• THE PROBLEM: Exactly the lines starting at the line containing "camera: 55 degrees left, 10 degrees up" and ending at the line containing "red hat [518,62,594,140]" are to be written out from the listing below, both included.

• SUPPLIED RECORDS:
──────────────────────────────

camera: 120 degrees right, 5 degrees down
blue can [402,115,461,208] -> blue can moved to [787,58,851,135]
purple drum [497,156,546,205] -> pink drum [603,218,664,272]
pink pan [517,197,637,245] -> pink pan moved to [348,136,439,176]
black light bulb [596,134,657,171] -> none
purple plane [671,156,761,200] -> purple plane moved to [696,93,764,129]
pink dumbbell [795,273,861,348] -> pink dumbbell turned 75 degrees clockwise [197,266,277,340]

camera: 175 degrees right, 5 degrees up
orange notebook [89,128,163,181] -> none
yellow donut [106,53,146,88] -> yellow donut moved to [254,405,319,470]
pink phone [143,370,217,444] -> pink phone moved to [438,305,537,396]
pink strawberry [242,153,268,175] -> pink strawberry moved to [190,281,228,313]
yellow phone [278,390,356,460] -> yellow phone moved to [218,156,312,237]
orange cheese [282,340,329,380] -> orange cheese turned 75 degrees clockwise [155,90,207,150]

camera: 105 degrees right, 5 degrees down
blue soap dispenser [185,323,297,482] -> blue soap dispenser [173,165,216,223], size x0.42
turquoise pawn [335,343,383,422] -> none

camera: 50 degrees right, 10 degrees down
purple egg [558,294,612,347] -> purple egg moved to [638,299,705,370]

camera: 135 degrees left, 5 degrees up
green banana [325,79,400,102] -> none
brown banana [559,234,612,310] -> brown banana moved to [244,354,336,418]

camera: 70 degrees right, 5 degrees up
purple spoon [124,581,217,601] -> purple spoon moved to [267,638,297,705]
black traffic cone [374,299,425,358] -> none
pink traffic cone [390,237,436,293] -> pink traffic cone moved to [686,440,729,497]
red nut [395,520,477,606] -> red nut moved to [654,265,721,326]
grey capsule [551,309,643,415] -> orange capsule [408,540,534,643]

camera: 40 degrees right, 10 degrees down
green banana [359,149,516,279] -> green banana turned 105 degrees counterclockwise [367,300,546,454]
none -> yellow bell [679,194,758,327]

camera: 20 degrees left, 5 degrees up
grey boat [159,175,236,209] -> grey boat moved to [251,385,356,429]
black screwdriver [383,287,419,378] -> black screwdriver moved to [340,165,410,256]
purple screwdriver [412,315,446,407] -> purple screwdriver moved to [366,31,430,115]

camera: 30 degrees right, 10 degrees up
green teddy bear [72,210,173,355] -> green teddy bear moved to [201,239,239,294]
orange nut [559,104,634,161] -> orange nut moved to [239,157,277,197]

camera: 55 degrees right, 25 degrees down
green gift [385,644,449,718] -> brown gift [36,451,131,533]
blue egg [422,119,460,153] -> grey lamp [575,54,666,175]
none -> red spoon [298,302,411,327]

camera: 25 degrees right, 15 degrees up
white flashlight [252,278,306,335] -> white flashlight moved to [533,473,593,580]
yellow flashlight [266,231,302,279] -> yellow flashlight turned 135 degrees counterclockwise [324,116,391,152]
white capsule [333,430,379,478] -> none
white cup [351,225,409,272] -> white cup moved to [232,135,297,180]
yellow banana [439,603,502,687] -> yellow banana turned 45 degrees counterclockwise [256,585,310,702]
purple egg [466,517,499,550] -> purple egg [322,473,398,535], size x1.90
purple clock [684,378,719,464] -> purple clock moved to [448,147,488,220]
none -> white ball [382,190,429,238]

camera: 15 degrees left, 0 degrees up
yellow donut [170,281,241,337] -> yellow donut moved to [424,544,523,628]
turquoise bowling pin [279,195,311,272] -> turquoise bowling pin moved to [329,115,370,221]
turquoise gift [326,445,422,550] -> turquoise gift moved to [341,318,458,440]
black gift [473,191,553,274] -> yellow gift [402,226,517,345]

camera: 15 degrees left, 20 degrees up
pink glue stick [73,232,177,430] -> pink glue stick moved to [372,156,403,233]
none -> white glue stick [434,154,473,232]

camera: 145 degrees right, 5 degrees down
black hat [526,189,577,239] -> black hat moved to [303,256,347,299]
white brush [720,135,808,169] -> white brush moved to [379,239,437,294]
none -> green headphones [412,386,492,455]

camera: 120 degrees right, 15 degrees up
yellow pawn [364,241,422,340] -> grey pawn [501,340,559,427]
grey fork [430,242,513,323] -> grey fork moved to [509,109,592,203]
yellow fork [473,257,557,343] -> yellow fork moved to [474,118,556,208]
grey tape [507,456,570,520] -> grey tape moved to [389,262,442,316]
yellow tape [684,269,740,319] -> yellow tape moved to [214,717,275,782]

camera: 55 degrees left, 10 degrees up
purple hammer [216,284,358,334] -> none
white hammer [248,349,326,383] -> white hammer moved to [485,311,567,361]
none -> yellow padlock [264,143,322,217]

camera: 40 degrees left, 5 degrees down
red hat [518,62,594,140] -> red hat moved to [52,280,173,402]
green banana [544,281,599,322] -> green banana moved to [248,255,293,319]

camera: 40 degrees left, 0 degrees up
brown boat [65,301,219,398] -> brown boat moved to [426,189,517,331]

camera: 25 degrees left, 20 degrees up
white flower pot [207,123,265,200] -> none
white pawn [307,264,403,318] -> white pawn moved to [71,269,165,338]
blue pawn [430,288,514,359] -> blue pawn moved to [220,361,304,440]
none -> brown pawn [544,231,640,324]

──────────────────────────────

• ANSWER TO THE EXERCISE:
camera: 55 degrees left, 10 degrees up
purple hammer [216,284,358,334] -> none
white hammer [248,349,326,383] -> white hammer moved to [485,311,567,361]
none -> yellow padlock [264,143,322,217]

camera: 40 degrees left, 5 degrees down
red hat [518,62,594,140] -> red hat moved to [52,280,173,402]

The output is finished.